[WORK INSTRUCTION] Restate word for word the entries below, starting with the line with "IC8 pin EN: DGND -> +24V" and continuing through the line with "R5: 47k (+3V3, P1/1) -> 100k (+3V3, P1/1)". Include both of those lines and no others.

[DATA FOR THIS EXERCISE]
::::::::::

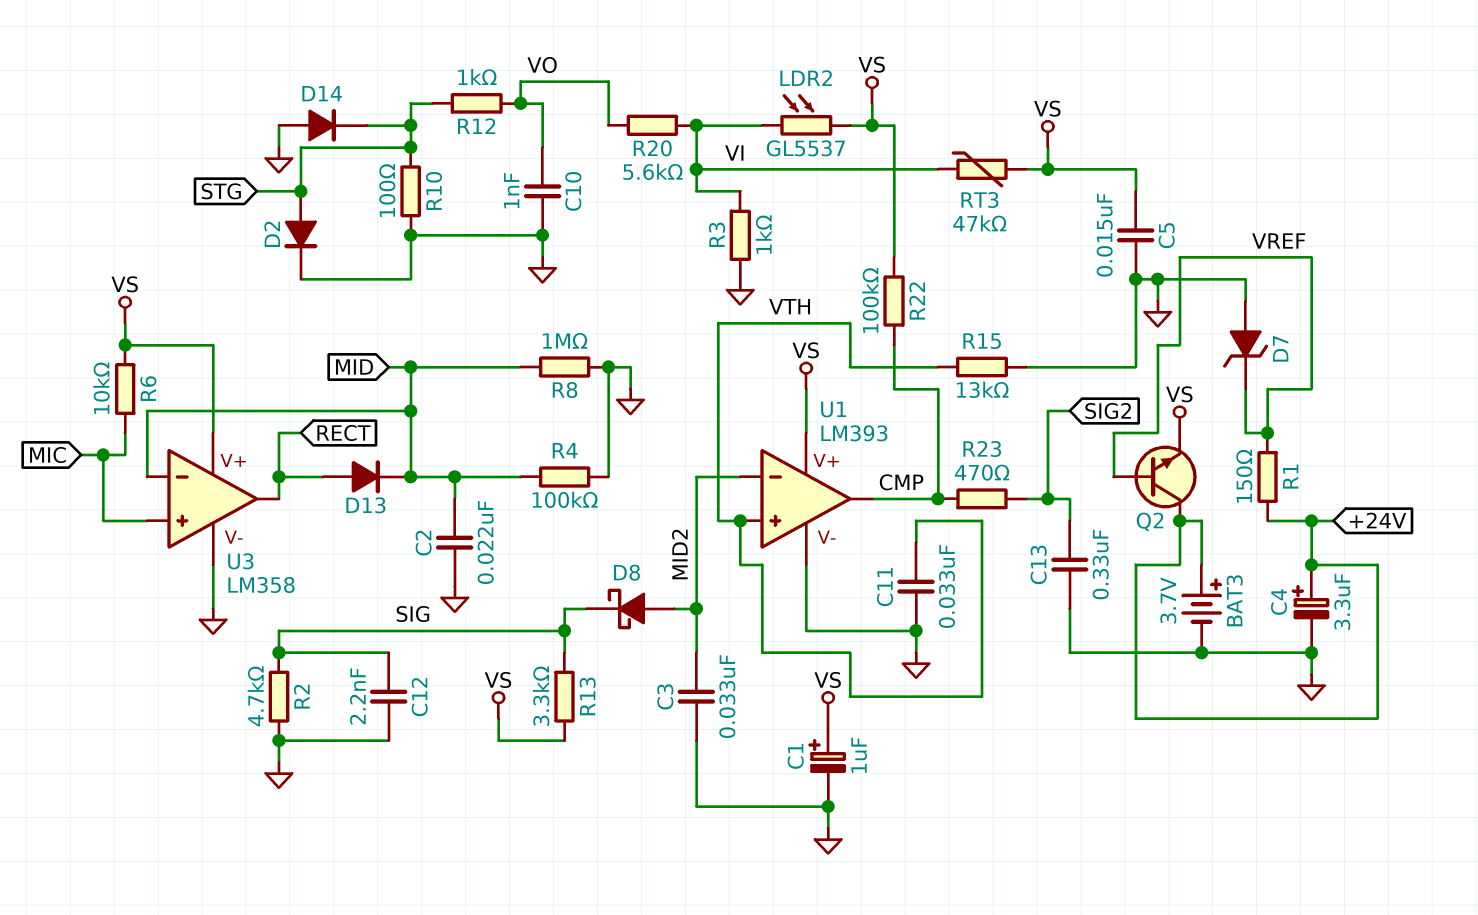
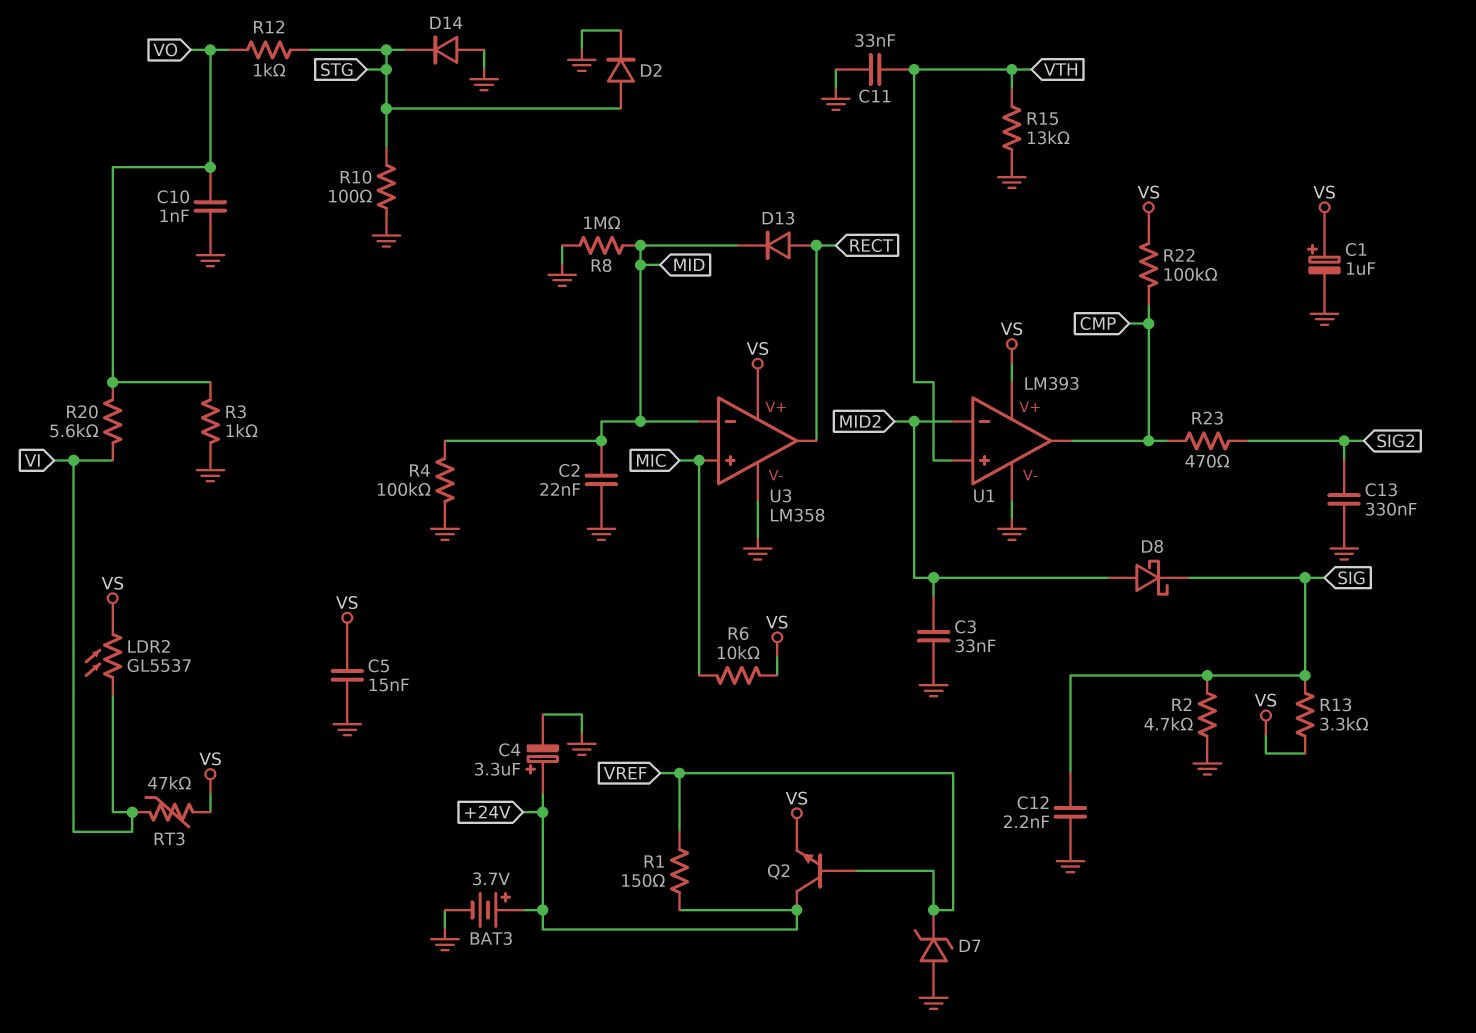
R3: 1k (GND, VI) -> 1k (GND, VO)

::::::::::

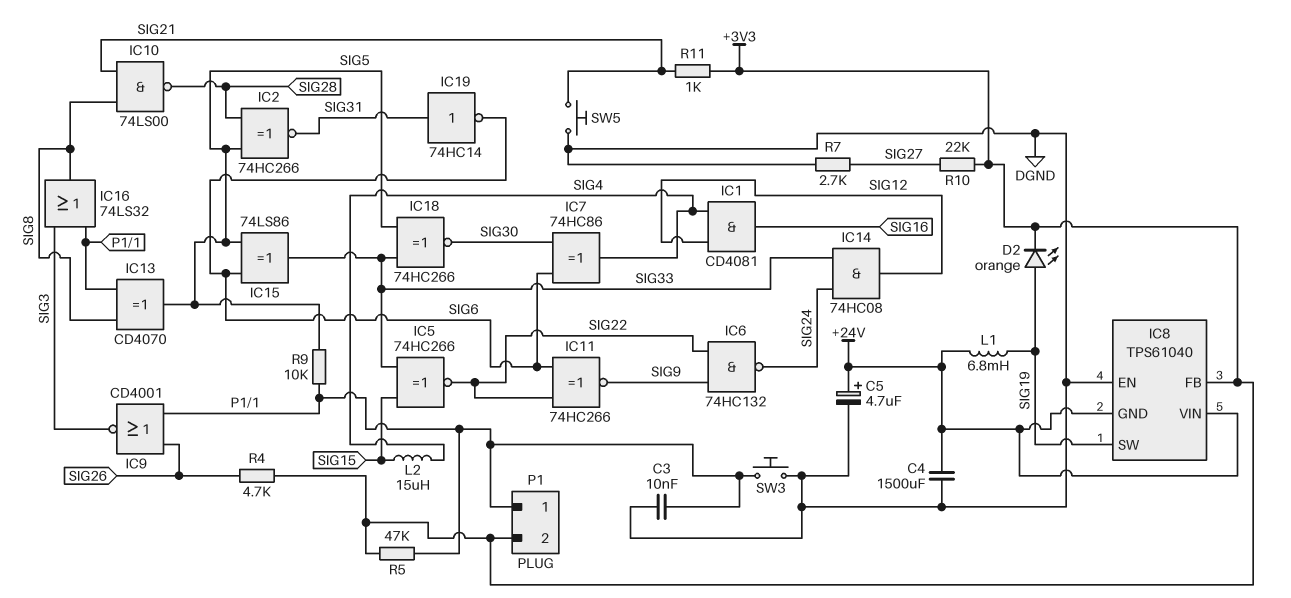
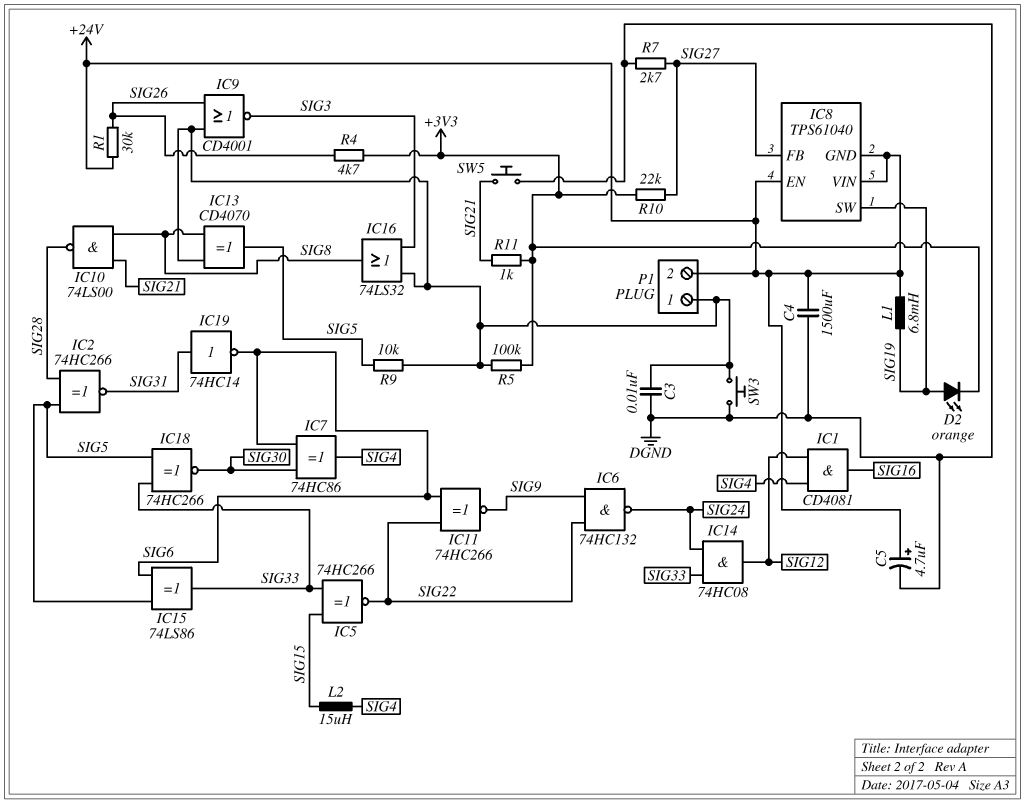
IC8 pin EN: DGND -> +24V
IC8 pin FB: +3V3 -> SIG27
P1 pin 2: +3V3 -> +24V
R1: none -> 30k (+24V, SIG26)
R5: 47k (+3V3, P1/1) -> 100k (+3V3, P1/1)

::::::::::

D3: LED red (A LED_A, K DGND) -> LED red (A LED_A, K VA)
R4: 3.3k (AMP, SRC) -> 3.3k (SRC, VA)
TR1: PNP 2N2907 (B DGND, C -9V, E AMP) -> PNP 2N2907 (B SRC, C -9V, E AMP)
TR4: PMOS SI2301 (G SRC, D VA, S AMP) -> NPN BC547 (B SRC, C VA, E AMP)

::::::::::

[ANSWER AREA]
IC8 pin EN: DGND -> +24V
IC8 pin FB: +3V3 -> SIG27
P1 pin 2: +3V3 -> +24V
R1: none -> 30k (+24V, SIG26)
R5: 47k (+3V3, P1/1) -> 100k (+3V3, P1/1)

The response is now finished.